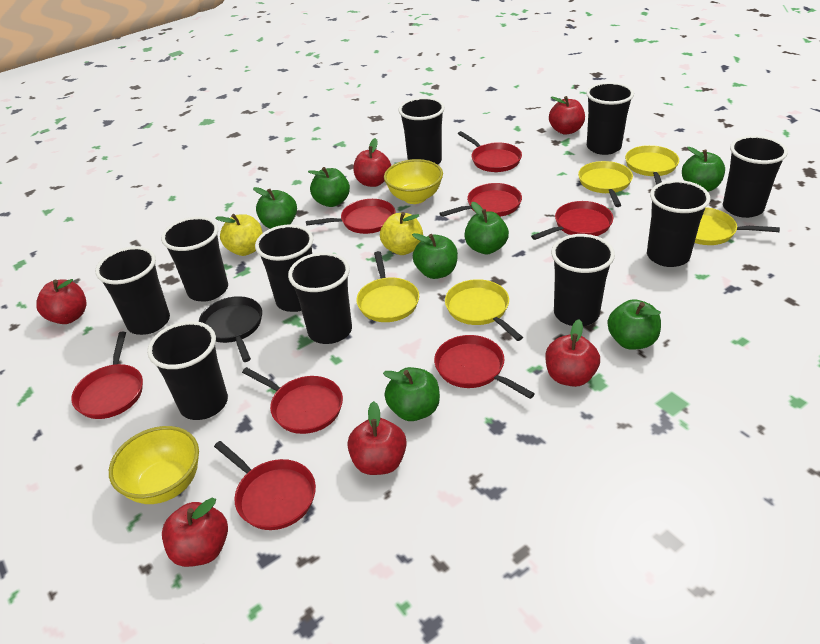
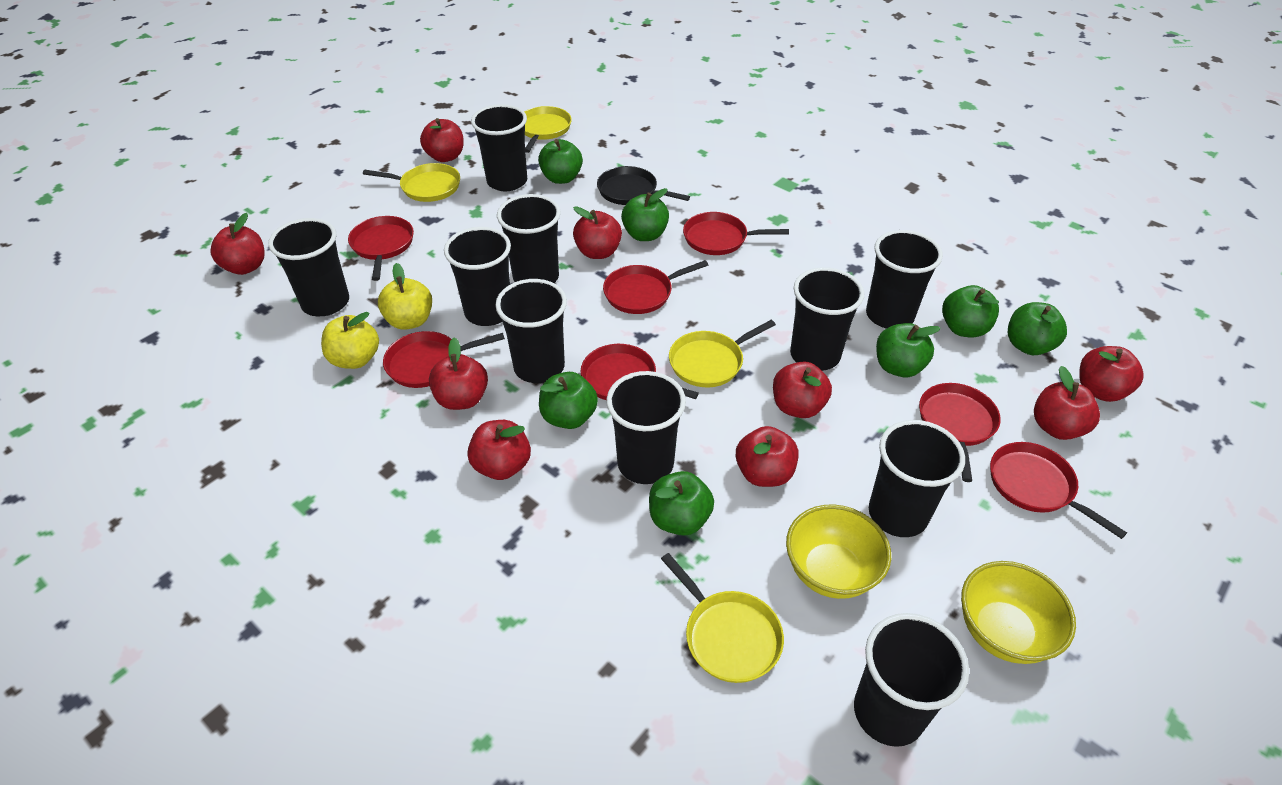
red apple: 6 -> 9
red pan: 8 -> 7
yellow pan: 5 -> 4

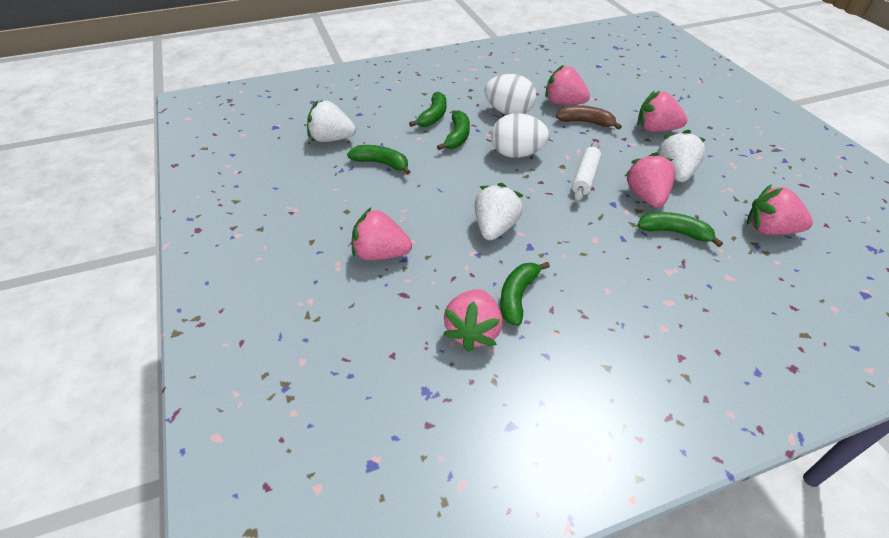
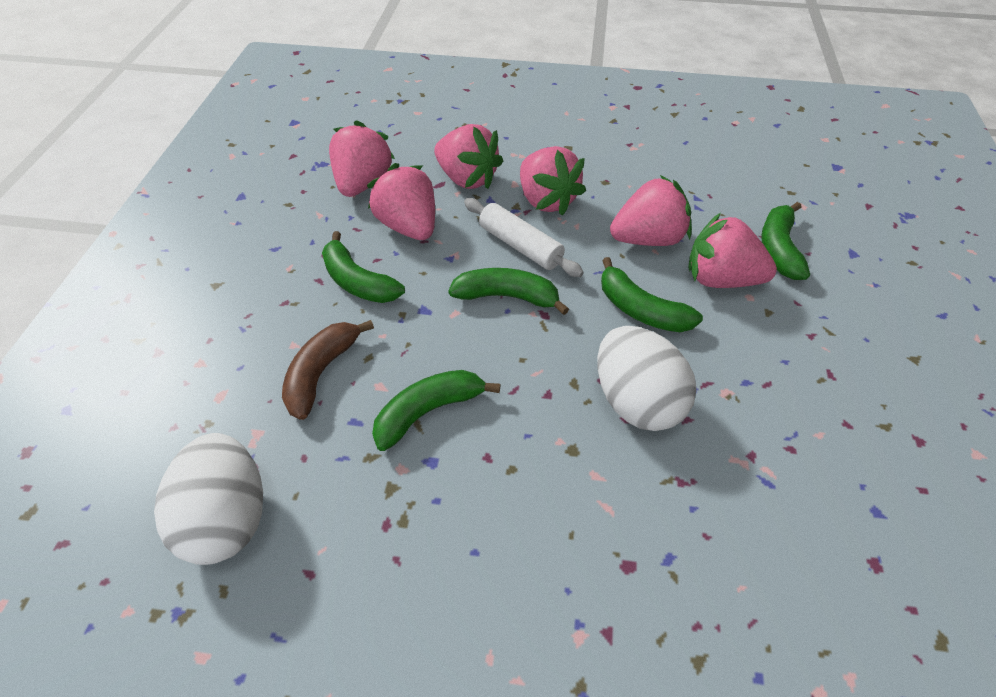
white strawberry: 3 -> 0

| About this task |
Output the listing word for word. Drop the pictures.

| Response to this task |
red apple: 6 -> 9
red pan: 8 -> 7
yellow pan: 5 -> 4

white strawberry: 3 -> 0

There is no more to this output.